*** Exercise input

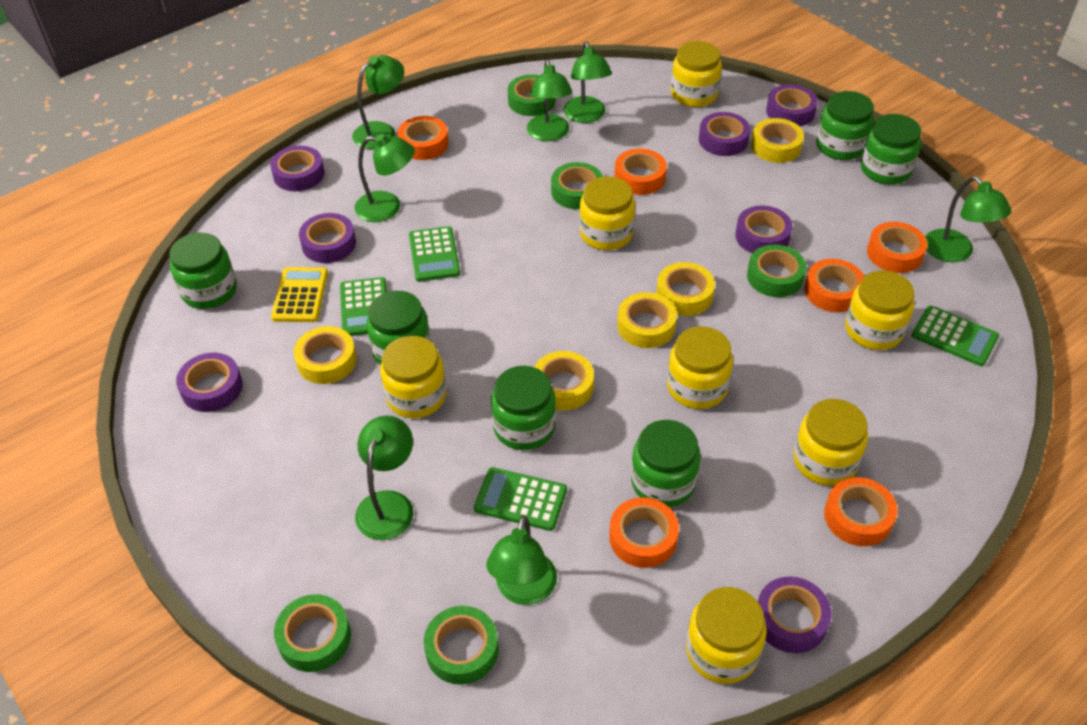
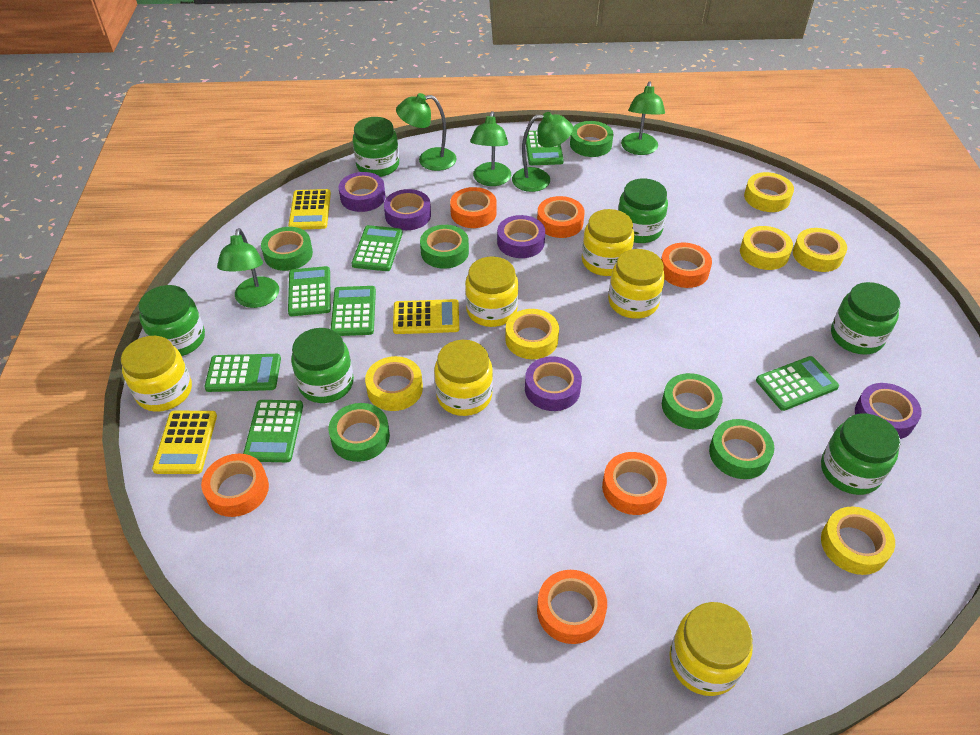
green calculator: 4 -> 7
green lamp: 7 -> 5
green tape: 5 -> 6
purple tape: 7 -> 5
yellow calculator: 1 -> 3
yellow jar: 7 -> 6
yellow tape: 5 -> 6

******

Reproduce exactly the lines from the one containing "yellow calculator: 1 -> 3" through the last line of the records, both included, and nothing else.

yellow calculator: 1 -> 3
yellow jar: 7 -> 6
yellow tape: 5 -> 6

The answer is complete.